> **DIRECTIONS**: An exact transcription of the data below, complete and unaltered, is the expected answer.

━━ DATA EXCERPTS

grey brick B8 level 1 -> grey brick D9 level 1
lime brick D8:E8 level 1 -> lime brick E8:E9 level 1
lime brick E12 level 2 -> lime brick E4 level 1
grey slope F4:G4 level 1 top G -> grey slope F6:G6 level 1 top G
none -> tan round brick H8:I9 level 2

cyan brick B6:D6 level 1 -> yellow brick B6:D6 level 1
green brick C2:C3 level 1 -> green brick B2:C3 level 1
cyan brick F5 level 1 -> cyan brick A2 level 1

━━━━

> **TASK SOLUTION**:
grey brick B8 level 1 -> grey brick D9 level 1
lime brick D8:E8 level 1 -> lime brick E8:E9 level 1
lime brick E12 level 2 -> lime brick E4 level 1
grey slope F4:G4 level 1 top G -> grey slope F6:G6 level 1 top G
none -> tan round brick H8:I9 level 2

cyan brick B6:D6 level 1 -> yellow brick B6:D6 level 1
green brick C2:C3 level 1 -> green brick B2:C3 level 1
cyan brick F5 level 1 -> cyan brick A2 level 1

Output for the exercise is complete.